[Revision comparison data]
......

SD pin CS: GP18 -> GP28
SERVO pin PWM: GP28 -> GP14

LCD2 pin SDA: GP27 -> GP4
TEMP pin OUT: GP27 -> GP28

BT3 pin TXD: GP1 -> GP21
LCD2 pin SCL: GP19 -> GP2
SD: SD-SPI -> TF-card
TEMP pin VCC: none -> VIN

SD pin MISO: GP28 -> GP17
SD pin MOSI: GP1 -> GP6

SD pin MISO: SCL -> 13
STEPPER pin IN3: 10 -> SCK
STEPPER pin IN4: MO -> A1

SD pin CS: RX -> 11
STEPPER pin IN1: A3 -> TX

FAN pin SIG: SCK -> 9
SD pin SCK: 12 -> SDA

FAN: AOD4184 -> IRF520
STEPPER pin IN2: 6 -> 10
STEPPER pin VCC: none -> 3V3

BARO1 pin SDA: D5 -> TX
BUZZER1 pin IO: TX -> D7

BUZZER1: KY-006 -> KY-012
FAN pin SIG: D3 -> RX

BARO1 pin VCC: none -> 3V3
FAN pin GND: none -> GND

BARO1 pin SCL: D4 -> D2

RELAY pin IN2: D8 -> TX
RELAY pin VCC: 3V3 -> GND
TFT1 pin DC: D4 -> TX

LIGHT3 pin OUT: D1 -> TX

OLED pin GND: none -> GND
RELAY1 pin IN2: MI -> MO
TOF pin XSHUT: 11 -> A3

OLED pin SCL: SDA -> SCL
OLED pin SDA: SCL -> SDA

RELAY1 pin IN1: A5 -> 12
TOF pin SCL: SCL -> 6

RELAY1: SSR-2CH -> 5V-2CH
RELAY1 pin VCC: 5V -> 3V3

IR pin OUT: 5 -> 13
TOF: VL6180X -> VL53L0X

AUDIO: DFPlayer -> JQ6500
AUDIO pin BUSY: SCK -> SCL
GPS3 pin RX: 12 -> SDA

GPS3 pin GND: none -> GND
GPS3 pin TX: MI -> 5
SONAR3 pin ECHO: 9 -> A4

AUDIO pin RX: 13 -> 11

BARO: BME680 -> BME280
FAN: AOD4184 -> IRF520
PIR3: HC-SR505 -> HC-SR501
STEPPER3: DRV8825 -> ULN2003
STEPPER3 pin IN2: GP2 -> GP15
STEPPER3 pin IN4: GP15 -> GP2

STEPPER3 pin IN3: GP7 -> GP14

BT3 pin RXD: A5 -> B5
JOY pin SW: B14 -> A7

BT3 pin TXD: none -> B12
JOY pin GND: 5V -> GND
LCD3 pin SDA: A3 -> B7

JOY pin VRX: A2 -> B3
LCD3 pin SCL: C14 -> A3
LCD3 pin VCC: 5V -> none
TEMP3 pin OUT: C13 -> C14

......

- WHAT THE EXERCISE ASKS
Please write out, exactly as they appear, only the lines from the one holding "RELAY1: SSR-2CH -> 5V-2CH" through the end of the data.

- EXERCISE SOLUTION
RELAY1: SSR-2CH -> 5V-2CH
RELAY1 pin VCC: 5V -> 3V3

IR pin OUT: 5 -> 13
TOF: VL6180X -> VL53L0X

AUDIO: DFPlayer -> JQ6500
AUDIO pin BUSY: SCK -> SCL
GPS3 pin RX: 12 -> SDA

GPS3 pin GND: none -> GND
GPS3 pin TX: MI -> 5
SONAR3 pin ECHO: 9 -> A4

AUDIO pin RX: 13 -> 11

BARO: BME680 -> BME280
FAN: AOD4184 -> IRF520
PIR3: HC-SR505 -> HC-SR501
STEPPER3: DRV8825 -> ULN2003
STEPPER3 pin IN2: GP2 -> GP15
STEPPER3 pin IN4: GP15 -> GP2

STEPPER3 pin IN3: GP7 -> GP14

BT3 pin RXD: A5 -> B5
JOY pin SW: B14 -> A7

BT3 pin TXD: none -> B12
JOY pin GND: 5V -> GND
LCD3 pin SDA: A3 -> B7

JOY pin VRX: A2 -> B3
LCD3 pin SCL: C14 -> A3
LCD3 pin VCC: 5V -> none
TEMP3 pin OUT: C13 -> C14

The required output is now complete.